ASSIGNMENT: Retype every line of the records exactly.

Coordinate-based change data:
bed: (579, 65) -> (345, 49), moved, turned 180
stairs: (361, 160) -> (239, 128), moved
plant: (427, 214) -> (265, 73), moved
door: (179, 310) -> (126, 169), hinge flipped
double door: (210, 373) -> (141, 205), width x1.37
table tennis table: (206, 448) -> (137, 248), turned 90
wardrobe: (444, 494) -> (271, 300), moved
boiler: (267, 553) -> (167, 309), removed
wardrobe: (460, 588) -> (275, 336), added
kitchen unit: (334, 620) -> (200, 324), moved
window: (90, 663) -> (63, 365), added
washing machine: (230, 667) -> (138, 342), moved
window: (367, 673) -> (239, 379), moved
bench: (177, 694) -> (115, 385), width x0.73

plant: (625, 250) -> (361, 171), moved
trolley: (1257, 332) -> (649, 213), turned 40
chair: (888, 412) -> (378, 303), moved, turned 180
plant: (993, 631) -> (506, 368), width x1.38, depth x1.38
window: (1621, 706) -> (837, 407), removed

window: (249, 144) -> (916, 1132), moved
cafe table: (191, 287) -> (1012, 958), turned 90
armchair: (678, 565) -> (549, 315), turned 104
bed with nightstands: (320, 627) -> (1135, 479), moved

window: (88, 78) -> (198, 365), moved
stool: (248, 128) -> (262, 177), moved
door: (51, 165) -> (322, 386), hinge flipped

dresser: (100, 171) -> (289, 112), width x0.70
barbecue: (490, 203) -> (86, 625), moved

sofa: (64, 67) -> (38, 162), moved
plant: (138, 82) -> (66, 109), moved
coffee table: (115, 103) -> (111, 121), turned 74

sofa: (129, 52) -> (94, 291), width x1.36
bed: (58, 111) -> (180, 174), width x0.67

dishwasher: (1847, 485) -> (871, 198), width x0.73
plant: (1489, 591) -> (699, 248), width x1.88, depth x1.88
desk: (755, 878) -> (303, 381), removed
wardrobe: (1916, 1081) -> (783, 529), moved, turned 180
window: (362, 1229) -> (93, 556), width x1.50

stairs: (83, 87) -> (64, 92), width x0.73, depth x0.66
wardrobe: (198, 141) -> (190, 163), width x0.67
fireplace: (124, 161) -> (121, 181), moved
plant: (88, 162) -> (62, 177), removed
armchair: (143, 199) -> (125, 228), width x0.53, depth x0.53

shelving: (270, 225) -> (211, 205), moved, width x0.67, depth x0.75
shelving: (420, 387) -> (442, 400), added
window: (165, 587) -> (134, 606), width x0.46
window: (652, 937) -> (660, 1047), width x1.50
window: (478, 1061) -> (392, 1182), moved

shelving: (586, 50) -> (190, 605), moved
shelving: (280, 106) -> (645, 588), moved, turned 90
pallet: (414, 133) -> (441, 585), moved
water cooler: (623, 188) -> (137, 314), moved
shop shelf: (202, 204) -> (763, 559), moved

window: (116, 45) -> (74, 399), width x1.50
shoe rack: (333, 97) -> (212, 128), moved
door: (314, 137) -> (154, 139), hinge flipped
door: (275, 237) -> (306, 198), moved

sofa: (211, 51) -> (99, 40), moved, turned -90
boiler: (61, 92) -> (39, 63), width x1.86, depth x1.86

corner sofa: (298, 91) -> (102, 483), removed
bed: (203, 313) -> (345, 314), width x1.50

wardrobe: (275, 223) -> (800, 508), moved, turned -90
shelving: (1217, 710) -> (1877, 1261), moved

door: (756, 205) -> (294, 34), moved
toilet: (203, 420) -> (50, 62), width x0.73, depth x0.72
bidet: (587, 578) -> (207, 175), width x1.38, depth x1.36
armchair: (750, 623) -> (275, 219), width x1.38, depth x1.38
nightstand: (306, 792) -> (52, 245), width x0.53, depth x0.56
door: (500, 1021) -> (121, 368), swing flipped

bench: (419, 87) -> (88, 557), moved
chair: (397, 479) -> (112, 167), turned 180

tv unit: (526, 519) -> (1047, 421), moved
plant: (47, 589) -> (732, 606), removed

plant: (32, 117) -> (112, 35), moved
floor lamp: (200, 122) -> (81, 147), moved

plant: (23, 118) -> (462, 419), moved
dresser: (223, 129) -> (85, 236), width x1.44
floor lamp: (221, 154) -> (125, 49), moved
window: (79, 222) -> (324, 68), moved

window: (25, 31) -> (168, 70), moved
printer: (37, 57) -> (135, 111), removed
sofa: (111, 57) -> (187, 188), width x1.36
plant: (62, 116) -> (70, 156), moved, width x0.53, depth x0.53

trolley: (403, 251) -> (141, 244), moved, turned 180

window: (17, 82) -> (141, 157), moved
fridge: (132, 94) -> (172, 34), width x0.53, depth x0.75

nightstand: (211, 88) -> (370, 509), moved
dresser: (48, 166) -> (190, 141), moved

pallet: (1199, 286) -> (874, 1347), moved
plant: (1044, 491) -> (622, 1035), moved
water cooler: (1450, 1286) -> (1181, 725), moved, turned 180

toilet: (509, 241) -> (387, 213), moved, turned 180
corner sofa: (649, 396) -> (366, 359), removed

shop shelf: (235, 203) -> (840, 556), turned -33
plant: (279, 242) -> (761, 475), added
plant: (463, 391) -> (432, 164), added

RESULT OF THIS EXERCISE:
bed: (579, 65) -> (345, 49), moved, turned 180
stairs: (361, 160) -> (239, 128), moved
plant: (427, 214) -> (265, 73), moved
door: (179, 310) -> (126, 169), hinge flipped
double door: (210, 373) -> (141, 205), width x1.37
table tennis table: (206, 448) -> (137, 248), turned 90
wardrobe: (444, 494) -> (271, 300), moved
boiler: (267, 553) -> (167, 309), removed
wardrobe: (460, 588) -> (275, 336), added
kitchen unit: (334, 620) -> (200, 324), moved
window: (90, 663) -> (63, 365), added
washing machine: (230, 667) -> (138, 342), moved
window: (367, 673) -> (239, 379), moved
bench: (177, 694) -> (115, 385), width x0.73

plant: (625, 250) -> (361, 171), moved
trolley: (1257, 332) -> (649, 213), turned 40
chair: (888, 412) -> (378, 303), moved, turned 180
plant: (993, 631) -> (506, 368), width x1.38, depth x1.38
window: (1621, 706) -> (837, 407), removed

window: (249, 144) -> (916, 1132), moved
cafe table: (191, 287) -> (1012, 958), turned 90
armchair: (678, 565) -> (549, 315), turned 104
bed with nightstands: (320, 627) -> (1135, 479), moved

window: (88, 78) -> (198, 365), moved
stool: (248, 128) -> (262, 177), moved
door: (51, 165) -> (322, 386), hinge flipped

dresser: (100, 171) -> (289, 112), width x0.70
barbecue: (490, 203) -> (86, 625), moved

sofa: (64, 67) -> (38, 162), moved
plant: (138, 82) -> (66, 109), moved
coffee table: (115, 103) -> (111, 121), turned 74

sofa: (129, 52) -> (94, 291), width x1.36
bed: (58, 111) -> (180, 174), width x0.67

dishwasher: (1847, 485) -> (871, 198), width x0.73
plant: (1489, 591) -> (699, 248), width x1.88, depth x1.88
desk: (755, 878) -> (303, 381), removed
wardrobe: (1916, 1081) -> (783, 529), moved, turned 180
window: (362, 1229) -> (93, 556), width x1.50

stairs: (83, 87) -> (64, 92), width x0.73, depth x0.66
wardrobe: (198, 141) -> (190, 163), width x0.67
fireplace: (124, 161) -> (121, 181), moved
plant: (88, 162) -> (62, 177), removed
armchair: (143, 199) -> (125, 228), width x0.53, depth x0.53

shelving: (270, 225) -> (211, 205), moved, width x0.67, depth x0.75
shelving: (420, 387) -> (442, 400), added
window: (165, 587) -> (134, 606), width x0.46
window: (652, 937) -> (660, 1047), width x1.50
window: (478, 1061) -> (392, 1182), moved

shelving: (586, 50) -> (190, 605), moved
shelving: (280, 106) -> (645, 588), moved, turned 90
pallet: (414, 133) -> (441, 585), moved
water cooler: (623, 188) -> (137, 314), moved
shop shelf: (202, 204) -> (763, 559), moved

window: (116, 45) -> (74, 399), width x1.50
shoe rack: (333, 97) -> (212, 128), moved
door: (314, 137) -> (154, 139), hinge flipped
door: (275, 237) -> (306, 198), moved

sofa: (211, 51) -> (99, 40), moved, turned -90
boiler: (61, 92) -> (39, 63), width x1.86, depth x1.86

corner sofa: (298, 91) -> (102, 483), removed
bed: (203, 313) -> (345, 314), width x1.50

wardrobe: (275, 223) -> (800, 508), moved, turned -90
shelving: (1217, 710) -> (1877, 1261), moved

door: (756, 205) -> (294, 34), moved
toilet: (203, 420) -> (50, 62), width x0.73, depth x0.72
bidet: (587, 578) -> (207, 175), width x1.38, depth x1.36
armchair: (750, 623) -> (275, 219), width x1.38, depth x1.38
nightstand: (306, 792) -> (52, 245), width x0.53, depth x0.56
door: (500, 1021) -> (121, 368), swing flipped

bench: (419, 87) -> (88, 557), moved
chair: (397, 479) -> (112, 167), turned 180

tv unit: (526, 519) -> (1047, 421), moved
plant: (47, 589) -> (732, 606), removed

plant: (32, 117) -> (112, 35), moved
floor lamp: (200, 122) -> (81, 147), moved

plant: (23, 118) -> (462, 419), moved
dresser: (223, 129) -> (85, 236), width x1.44
floor lamp: (221, 154) -> (125, 49), moved
window: (79, 222) -> (324, 68), moved

window: (25, 31) -> (168, 70), moved
printer: (37, 57) -> (135, 111), removed
sofa: (111, 57) -> (187, 188), width x1.36
plant: (62, 116) -> (70, 156), moved, width x0.53, depth x0.53

trolley: (403, 251) -> (141, 244), moved, turned 180

window: (17, 82) -> (141, 157), moved
fridge: (132, 94) -> (172, 34), width x0.53, depth x0.75

nightstand: (211, 88) -> (370, 509), moved
dresser: (48, 166) -> (190, 141), moved

pallet: (1199, 286) -> (874, 1347), moved
plant: (1044, 491) -> (622, 1035), moved
water cooler: (1450, 1286) -> (1181, 725), moved, turned 180

toilet: (509, 241) -> (387, 213), moved, turned 180
corner sofa: (649, 396) -> (366, 359), removed

shop shelf: (235, 203) -> (840, 556), turned -33
plant: (279, 242) -> (761, 475), added
plant: (463, 391) -> (432, 164), added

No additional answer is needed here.